# Problem
Within the entries below, please retype exactly the lines starting with the line that has "orange square: (52, 58)" and going on through the line that has "pink square: (96, 34) -> (94, 31), turned -30", but not the pictures.

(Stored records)
+ + + +

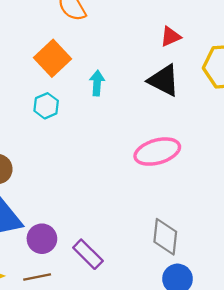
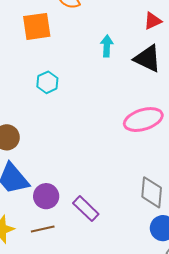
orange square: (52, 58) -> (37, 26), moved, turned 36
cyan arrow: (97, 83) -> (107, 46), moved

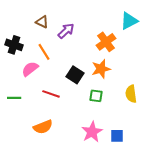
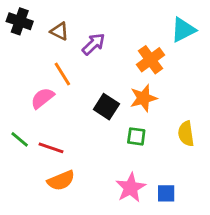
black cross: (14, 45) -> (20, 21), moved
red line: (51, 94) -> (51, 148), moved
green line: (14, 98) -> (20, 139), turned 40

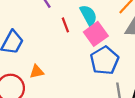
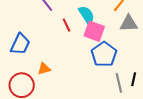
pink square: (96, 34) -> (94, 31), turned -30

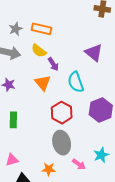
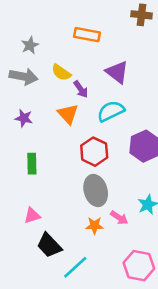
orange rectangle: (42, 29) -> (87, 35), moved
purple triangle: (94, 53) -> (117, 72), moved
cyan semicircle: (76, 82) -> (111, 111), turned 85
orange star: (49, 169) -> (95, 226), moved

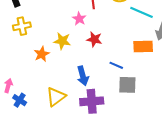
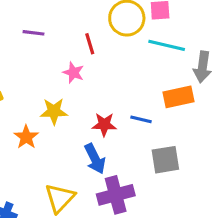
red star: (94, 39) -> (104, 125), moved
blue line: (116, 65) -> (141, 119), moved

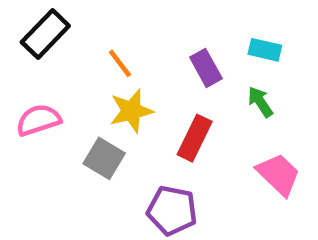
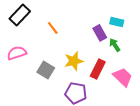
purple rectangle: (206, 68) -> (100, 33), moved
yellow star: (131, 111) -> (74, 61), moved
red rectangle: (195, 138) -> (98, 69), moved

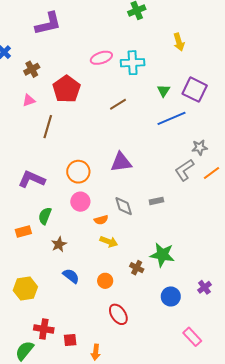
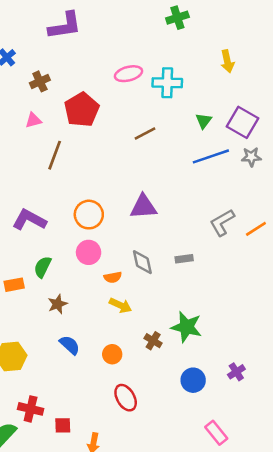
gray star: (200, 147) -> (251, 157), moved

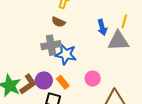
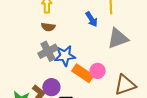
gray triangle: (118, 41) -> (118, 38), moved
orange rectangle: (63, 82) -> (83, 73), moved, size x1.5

+ + + +

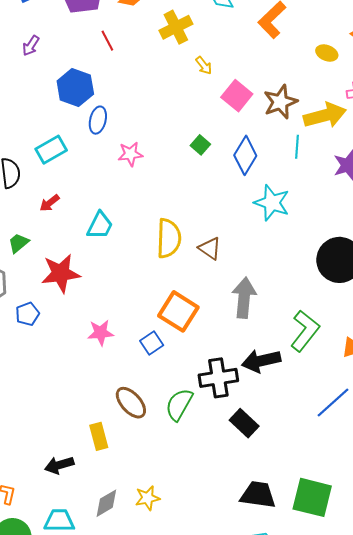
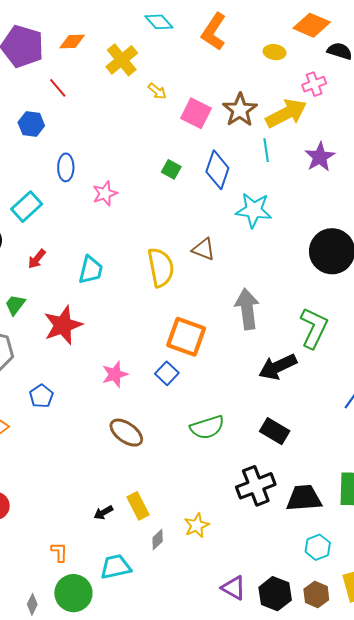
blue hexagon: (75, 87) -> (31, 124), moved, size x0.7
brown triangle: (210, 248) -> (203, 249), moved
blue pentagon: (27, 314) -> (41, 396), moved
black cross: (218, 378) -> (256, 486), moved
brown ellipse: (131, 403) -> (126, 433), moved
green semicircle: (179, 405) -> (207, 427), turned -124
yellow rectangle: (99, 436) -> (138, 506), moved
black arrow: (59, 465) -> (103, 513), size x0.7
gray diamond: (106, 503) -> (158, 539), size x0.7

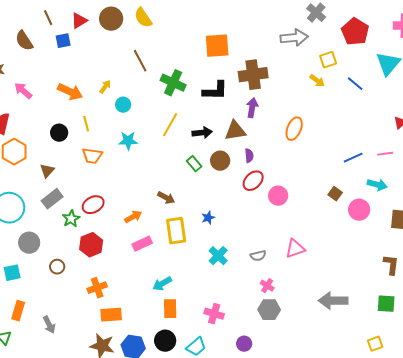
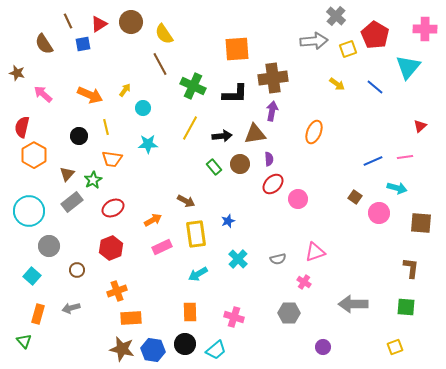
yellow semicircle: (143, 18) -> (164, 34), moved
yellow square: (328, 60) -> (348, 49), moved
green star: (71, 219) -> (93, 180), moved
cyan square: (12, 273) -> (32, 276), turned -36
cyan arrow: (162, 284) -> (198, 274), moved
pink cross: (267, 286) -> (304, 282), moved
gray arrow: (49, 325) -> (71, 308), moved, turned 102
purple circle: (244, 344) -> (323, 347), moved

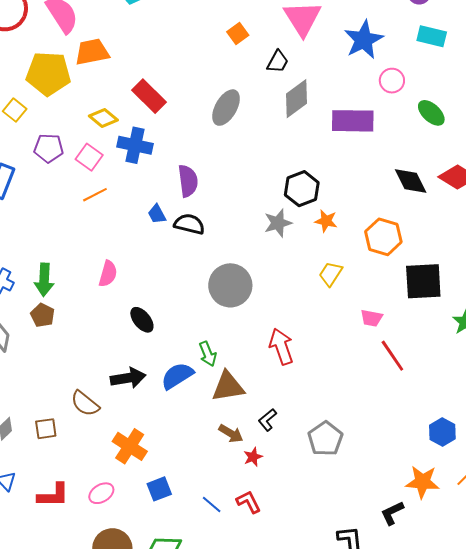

+ + + +

# Result
orange square: (52, 58) -> (37, 26), moved, turned 36
cyan arrow: (97, 83) -> (107, 46), moved

black cross: (14, 45) -> (20, 21), moved
red line: (51, 94) -> (51, 148), moved
green line: (14, 98) -> (20, 139), turned 40

pink square: (96, 34) -> (94, 31), turned -30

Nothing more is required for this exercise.